### Exercise
Type out the listing again, exactly, with every line included.

======== Input data ========

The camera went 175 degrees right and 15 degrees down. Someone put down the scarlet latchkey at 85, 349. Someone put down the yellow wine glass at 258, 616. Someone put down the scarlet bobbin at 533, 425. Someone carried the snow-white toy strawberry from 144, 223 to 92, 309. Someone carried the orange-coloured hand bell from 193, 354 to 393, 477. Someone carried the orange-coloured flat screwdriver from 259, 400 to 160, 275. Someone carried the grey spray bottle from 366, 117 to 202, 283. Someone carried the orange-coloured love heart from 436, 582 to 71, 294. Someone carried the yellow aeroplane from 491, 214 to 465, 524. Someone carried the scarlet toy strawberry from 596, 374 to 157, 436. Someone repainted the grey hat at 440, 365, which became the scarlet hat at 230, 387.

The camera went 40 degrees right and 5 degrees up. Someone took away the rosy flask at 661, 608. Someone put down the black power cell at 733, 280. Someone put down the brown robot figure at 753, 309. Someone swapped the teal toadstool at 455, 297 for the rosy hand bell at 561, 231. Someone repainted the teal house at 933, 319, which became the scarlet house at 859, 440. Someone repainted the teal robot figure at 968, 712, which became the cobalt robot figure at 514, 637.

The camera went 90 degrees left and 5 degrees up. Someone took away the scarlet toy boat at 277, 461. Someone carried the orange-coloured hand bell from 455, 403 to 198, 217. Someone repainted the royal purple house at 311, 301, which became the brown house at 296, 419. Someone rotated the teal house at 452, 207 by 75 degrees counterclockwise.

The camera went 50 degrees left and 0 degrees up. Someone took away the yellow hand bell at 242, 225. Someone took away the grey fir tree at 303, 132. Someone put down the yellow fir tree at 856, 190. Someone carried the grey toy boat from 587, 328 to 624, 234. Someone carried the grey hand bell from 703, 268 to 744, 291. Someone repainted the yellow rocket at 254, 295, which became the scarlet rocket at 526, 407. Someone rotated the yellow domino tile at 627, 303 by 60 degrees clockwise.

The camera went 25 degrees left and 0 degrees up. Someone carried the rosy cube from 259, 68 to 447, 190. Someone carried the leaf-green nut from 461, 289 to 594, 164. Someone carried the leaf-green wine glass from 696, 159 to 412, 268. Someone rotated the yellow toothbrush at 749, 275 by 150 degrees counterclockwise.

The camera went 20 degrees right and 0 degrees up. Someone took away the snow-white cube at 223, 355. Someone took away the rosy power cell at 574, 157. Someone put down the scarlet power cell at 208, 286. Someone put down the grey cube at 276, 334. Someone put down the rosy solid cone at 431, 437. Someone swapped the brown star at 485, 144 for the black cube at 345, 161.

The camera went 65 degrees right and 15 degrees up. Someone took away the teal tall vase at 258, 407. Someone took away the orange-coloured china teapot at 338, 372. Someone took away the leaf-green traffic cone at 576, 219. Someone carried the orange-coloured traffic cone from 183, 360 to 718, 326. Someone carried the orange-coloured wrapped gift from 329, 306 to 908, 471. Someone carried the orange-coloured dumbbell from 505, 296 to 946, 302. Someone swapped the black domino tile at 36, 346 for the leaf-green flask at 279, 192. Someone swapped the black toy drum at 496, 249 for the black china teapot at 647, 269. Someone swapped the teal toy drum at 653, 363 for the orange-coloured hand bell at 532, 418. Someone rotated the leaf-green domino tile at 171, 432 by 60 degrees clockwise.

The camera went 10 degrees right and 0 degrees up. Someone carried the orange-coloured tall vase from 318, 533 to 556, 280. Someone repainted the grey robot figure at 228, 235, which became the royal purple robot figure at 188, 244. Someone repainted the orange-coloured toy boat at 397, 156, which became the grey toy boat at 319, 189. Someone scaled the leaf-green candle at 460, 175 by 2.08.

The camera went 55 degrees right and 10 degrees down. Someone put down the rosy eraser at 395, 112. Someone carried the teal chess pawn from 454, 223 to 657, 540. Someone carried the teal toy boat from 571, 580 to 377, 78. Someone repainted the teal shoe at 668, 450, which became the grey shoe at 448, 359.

========

### Final answer
The camera went 175 degrees right and 15 degrees down. Someone put down the scarlet latchkey at 85, 349. Someone put down the yellow wine glass at 258, 616. Someone put down the scarlet bobbin at 533, 425. Someone carried the snow-white toy strawberry from 144, 223 to 92, 309. Someone carried the orange-coloured hand bell from 193, 354 to 393, 477. Someone carried the orange-coloured flat screwdriver from 259, 400 to 160, 275. Someone carried the grey spray bottle from 366, 117 to 202, 283. Someone carried the orange-coloured love heart from 436, 582 to 71, 294. Someone carried the yellow aeroplane from 491, 214 to 465, 524. Someone carried the scarlet toy strawberry from 596, 374 to 157, 436. Someone repainted the grey hat at 440, 365, which became the scarlet hat at 230, 387.

The camera went 40 degrees right and 5 degrees up. Someone took away the rosy flask at 661, 608. Someone put down the black power cell at 733, 280. Someone put down the brown robot figure at 753, 309. Someone swapped the teal toadstool at 455, 297 for the rosy hand bell at 561, 231. Someone repainted the teal house at 933, 319, which became the scarlet house at 859, 440. Someone repainted the teal robot figure at 968, 712, which became the cobalt robot figure at 514, 637.

The camera went 90 degrees left and 5 degrees up. Someone took away the scarlet toy boat at 277, 461. Someone carried the orange-coloured hand bell from 455, 403 to 198, 217. Someone repainted the royal purple house at 311, 301, which became the brown house at 296, 419. Someone rotated the teal house at 452, 207 by 75 degrees counterclockwise.

The camera went 50 degrees left and 0 degrees up. Someone took away the yellow hand bell at 242, 225. Someone took away the grey fir tree at 303, 132. Someone put down the yellow fir tree at 856, 190. Someone carried the grey toy boat from 587, 328 to 624, 234. Someone carried the grey hand bell from 703, 268 to 744, 291. Someone repainted the yellow rocket at 254, 295, which became the scarlet rocket at 526, 407. Someone rotated the yellow domino tile at 627, 303 by 60 degrees clockwise.

The camera went 25 degrees left and 0 degrees up. Someone carried the rosy cube from 259, 68 to 447, 190. Someone carried the leaf-green nut from 461, 289 to 594, 164. Someone carried the leaf-green wine glass from 696, 159 to 412, 268. Someone rotated the yellow toothbrush at 749, 275 by 150 degrees counterclockwise.

The camera went 20 degrees right and 0 degrees up. Someone took away the snow-white cube at 223, 355. Someone took away the rosy power cell at 574, 157. Someone put down the scarlet power cell at 208, 286. Someone put down the grey cube at 276, 334. Someone put down the rosy solid cone at 431, 437. Someone swapped the brown star at 485, 144 for the black cube at 345, 161.

The camera went 65 degrees right and 15 degrees up. Someone took away the teal tall vase at 258, 407. Someone took away the orange-coloured china teapot at 338, 372. Someone took away the leaf-green traffic cone at 576, 219. Someone carried the orange-coloured traffic cone from 183, 360 to 718, 326. Someone carried the orange-coloured wrapped gift from 329, 306 to 908, 471. Someone carried the orange-coloured dumbbell from 505, 296 to 946, 302. Someone swapped the black domino tile at 36, 346 for the leaf-green flask at 279, 192. Someone swapped the black toy drum at 496, 249 for the black china teapot at 647, 269. Someone swapped the teal toy drum at 653, 363 for the orange-coloured hand bell at 532, 418. Someone rotated the leaf-green domino tile at 171, 432 by 60 degrees clockwise.

The camera went 10 degrees right and 0 degrees up. Someone carried the orange-coloured tall vase from 318, 533 to 556, 280. Someone repainted the grey robot figure at 228, 235, which became the royal purple robot figure at 188, 244. Someone repainted the orange-coloured toy boat at 397, 156, which became the grey toy boat at 319, 189. Someone scaled the leaf-green candle at 460, 175 by 2.08.

The camera went 55 degrees right and 10 degrees down. Someone put down the rosy eraser at 395, 112. Someone carried the teal chess pawn from 454, 223 to 657, 540. Someone carried the teal toy boat from 571, 580 to 377, 78. Someone repainted the teal shoe at 668, 450, which became the grey shoe at 448, 359.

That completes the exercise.